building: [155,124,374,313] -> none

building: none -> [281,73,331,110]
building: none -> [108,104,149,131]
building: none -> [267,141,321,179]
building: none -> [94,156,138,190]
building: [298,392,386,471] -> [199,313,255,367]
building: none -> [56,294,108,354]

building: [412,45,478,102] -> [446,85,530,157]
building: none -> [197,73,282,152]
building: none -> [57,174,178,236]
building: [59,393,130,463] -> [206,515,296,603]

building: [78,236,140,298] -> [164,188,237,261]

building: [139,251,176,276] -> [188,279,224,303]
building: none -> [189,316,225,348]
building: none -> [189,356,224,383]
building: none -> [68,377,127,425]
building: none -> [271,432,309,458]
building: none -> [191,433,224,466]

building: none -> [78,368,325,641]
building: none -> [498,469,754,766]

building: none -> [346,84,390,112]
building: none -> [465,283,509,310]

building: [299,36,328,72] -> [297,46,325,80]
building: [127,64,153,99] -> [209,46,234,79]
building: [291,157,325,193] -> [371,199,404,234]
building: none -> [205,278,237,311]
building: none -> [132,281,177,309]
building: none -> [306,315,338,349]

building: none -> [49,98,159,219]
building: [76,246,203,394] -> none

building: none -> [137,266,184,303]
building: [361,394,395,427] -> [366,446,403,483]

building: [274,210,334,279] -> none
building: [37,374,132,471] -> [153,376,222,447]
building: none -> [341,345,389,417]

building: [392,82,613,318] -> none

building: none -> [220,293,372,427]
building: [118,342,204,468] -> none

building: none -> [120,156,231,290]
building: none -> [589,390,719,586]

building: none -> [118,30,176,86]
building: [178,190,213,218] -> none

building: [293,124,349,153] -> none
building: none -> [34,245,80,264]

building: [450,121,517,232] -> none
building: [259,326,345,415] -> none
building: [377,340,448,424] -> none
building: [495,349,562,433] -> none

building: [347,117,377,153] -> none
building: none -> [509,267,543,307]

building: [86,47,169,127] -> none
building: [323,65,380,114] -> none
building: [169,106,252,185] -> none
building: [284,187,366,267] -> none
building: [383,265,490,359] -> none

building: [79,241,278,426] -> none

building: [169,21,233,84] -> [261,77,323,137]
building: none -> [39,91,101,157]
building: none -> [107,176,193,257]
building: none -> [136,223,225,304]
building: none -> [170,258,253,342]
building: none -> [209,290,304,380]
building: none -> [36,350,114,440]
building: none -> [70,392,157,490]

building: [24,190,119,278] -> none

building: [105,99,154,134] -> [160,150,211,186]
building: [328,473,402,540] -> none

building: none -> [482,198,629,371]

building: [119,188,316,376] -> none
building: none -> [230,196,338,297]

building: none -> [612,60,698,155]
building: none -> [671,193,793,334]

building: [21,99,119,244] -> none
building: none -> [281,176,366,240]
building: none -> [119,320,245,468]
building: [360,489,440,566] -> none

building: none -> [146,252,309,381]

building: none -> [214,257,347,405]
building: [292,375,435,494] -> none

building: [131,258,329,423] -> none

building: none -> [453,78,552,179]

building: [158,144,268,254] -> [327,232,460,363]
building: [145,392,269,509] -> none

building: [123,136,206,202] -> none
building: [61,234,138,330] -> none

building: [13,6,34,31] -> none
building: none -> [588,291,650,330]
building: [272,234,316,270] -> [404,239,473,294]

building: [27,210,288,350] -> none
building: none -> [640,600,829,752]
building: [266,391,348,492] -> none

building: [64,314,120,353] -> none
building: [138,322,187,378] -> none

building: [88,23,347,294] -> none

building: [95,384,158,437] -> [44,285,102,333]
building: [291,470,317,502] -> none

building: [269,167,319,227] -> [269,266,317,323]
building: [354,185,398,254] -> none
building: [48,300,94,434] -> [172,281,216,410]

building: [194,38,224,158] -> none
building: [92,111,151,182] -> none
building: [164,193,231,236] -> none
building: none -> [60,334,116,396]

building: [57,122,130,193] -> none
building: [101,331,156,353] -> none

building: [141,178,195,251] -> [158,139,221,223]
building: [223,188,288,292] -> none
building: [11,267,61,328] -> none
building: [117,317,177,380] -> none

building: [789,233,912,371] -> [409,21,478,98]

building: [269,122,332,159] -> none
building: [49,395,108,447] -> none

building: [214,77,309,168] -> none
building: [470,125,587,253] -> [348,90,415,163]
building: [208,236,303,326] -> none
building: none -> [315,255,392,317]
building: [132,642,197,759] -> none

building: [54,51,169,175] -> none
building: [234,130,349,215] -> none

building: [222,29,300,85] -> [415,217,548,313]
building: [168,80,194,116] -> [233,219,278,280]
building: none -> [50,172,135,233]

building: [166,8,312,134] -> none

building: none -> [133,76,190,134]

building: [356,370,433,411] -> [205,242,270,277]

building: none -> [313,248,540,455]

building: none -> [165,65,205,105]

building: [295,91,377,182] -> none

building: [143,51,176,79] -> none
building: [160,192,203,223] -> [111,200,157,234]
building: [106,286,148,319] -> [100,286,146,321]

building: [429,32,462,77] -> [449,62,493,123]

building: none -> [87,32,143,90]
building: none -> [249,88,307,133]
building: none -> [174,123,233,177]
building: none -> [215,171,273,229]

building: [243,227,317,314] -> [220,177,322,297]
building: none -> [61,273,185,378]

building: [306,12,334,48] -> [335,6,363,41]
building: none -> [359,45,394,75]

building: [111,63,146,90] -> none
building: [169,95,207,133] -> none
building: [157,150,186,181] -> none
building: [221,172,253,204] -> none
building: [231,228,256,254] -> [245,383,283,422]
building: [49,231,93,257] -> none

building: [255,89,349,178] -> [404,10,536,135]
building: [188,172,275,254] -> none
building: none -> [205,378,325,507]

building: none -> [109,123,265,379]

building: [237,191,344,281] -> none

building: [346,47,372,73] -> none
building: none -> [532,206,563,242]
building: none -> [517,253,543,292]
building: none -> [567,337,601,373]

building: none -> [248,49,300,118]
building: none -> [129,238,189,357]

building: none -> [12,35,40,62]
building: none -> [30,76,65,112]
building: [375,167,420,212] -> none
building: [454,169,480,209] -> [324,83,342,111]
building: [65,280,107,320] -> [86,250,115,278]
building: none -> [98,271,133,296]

※ ※ ※

What is expected:
Transcribe the full listing, word for word.

Exercise answer:
building: [155,124,374,313] -> none

building: none -> [281,73,331,110]
building: none -> [108,104,149,131]
building: none -> [267,141,321,179]
building: none -> [94,156,138,190]
building: [298,392,386,471] -> [199,313,255,367]
building: none -> [56,294,108,354]

building: [412,45,478,102] -> [446,85,530,157]
building: none -> [197,73,282,152]
building: none -> [57,174,178,236]
building: [59,393,130,463] -> [206,515,296,603]

building: [78,236,140,298] -> [164,188,237,261]

building: [139,251,176,276] -> [188,279,224,303]
building: none -> [189,316,225,348]
building: none -> [189,356,224,383]
building: none -> [68,377,127,425]
building: none -> [271,432,309,458]
building: none -> [191,433,224,466]

building: none -> [78,368,325,641]
building: none -> [498,469,754,766]

building: none -> [346,84,390,112]
building: none -> [465,283,509,310]

building: [299,36,328,72] -> [297,46,325,80]
building: [127,64,153,99] -> [209,46,234,79]
building: [291,157,325,193] -> [371,199,404,234]
building: none -> [205,278,237,311]
building: none -> [132,281,177,309]
building: none -> [306,315,338,349]

building: none -> [49,98,159,219]
building: [76,246,203,394] -> none

building: none -> [137,266,184,303]
building: [361,394,395,427] -> [366,446,403,483]

building: [274,210,334,279] -> none
building: [37,374,132,471] -> [153,376,222,447]
building: none -> [341,345,389,417]

building: [392,82,613,318] -> none

building: none -> [220,293,372,427]
building: [118,342,204,468] -> none

building: none -> [120,156,231,290]
building: none -> [589,390,719,586]

building: none -> [118,30,176,86]
building: [178,190,213,218] -> none

building: [293,124,349,153] -> none
building: none -> [34,245,80,264]

building: [450,121,517,232] -> none
building: [259,326,345,415] -> none
building: [377,340,448,424] -> none
building: [495,349,562,433] -> none

building: [347,117,377,153] -> none
building: none -> [509,267,543,307]

building: [86,47,169,127] -> none
building: [323,65,380,114] -> none
building: [169,106,252,185] -> none
building: [284,187,366,267] -> none
building: [383,265,490,359] -> none

building: [79,241,278,426] -> none

building: [169,21,233,84] -> [261,77,323,137]
building: none -> [39,91,101,157]
building: none -> [107,176,193,257]
building: none -> [136,223,225,304]
building: none -> [170,258,253,342]
building: none -> [209,290,304,380]
building: none -> [36,350,114,440]
building: none -> [70,392,157,490]

building: [24,190,119,278] -> none

building: [105,99,154,134] -> [160,150,211,186]
building: [328,473,402,540] -> none

building: none -> [482,198,629,371]

building: [119,188,316,376] -> none
building: none -> [230,196,338,297]

building: none -> [612,60,698,155]
building: none -> [671,193,793,334]

building: [21,99,119,244] -> none
building: none -> [281,176,366,240]
building: none -> [119,320,245,468]
building: [360,489,440,566] -> none

building: none -> [146,252,309,381]

building: none -> [214,257,347,405]
building: [292,375,435,494] -> none

building: [131,258,329,423] -> none

building: none -> [453,78,552,179]

building: [158,144,268,254] -> [327,232,460,363]
building: [145,392,269,509] -> none

building: [123,136,206,202] -> none
building: [61,234,138,330] -> none

building: [13,6,34,31] -> none
building: none -> [588,291,650,330]
building: [272,234,316,270] -> [404,239,473,294]

building: [27,210,288,350] -> none
building: none -> [640,600,829,752]
building: [266,391,348,492] -> none

building: [64,314,120,353] -> none
building: [138,322,187,378] -> none

building: [88,23,347,294] -> none

building: [95,384,158,437] -> [44,285,102,333]
building: [291,470,317,502] -> none

building: [269,167,319,227] -> [269,266,317,323]
building: [354,185,398,254] -> none
building: [48,300,94,434] -> [172,281,216,410]

building: [194,38,224,158] -> none
building: [92,111,151,182] -> none
building: [164,193,231,236] -> none
building: none -> [60,334,116,396]

building: [57,122,130,193] -> none
building: [101,331,156,353] -> none

building: [141,178,195,251] -> [158,139,221,223]
building: [223,188,288,292] -> none
building: [11,267,61,328] -> none
building: [117,317,177,380] -> none

building: [789,233,912,371] -> [409,21,478,98]

building: [269,122,332,159] -> none
building: [49,395,108,447] -> none

building: [214,77,309,168] -> none
building: [470,125,587,253] -> [348,90,415,163]
building: [208,236,303,326] -> none
building: none -> [315,255,392,317]
building: [132,642,197,759] -> none

building: [54,51,169,175] -> none
building: [234,130,349,215] -> none

building: [222,29,300,85] -> [415,217,548,313]
building: [168,80,194,116] -> [233,219,278,280]
building: none -> [50,172,135,233]

building: [166,8,312,134] -> none

building: none -> [133,76,190,134]

building: [356,370,433,411] -> [205,242,270,277]

building: none -> [313,248,540,455]

building: none -> [165,65,205,105]

building: [295,91,377,182] -> none

building: [143,51,176,79] -> none
building: [160,192,203,223] -> [111,200,157,234]
building: [106,286,148,319] -> [100,286,146,321]

building: [429,32,462,77] -> [449,62,493,123]

building: none -> [87,32,143,90]
building: none -> [249,88,307,133]
building: none -> [174,123,233,177]
building: none -> [215,171,273,229]

building: [243,227,317,314] -> [220,177,322,297]
building: none -> [61,273,185,378]

building: [306,12,334,48] -> [335,6,363,41]
building: none -> [359,45,394,75]

building: [111,63,146,90] -> none
building: [169,95,207,133] -> none
building: [157,150,186,181] -> none
building: [221,172,253,204] -> none
building: [231,228,256,254] -> [245,383,283,422]
building: [49,231,93,257] -> none

building: [255,89,349,178] -> [404,10,536,135]
building: [188,172,275,254] -> none
building: none -> [205,378,325,507]

building: none -> [109,123,265,379]

building: [237,191,344,281] -> none

building: [346,47,372,73] -> none
building: none -> [532,206,563,242]
building: none -> [517,253,543,292]
building: none -> [567,337,601,373]

building: none -> [248,49,300,118]
building: none -> [129,238,189,357]

building: none -> [12,35,40,62]
building: none -> [30,76,65,112]
building: [375,167,420,212] -> none
building: [454,169,480,209] -> [324,83,342,111]
building: [65,280,107,320] -> [86,250,115,278]
building: none -> [98,271,133,296]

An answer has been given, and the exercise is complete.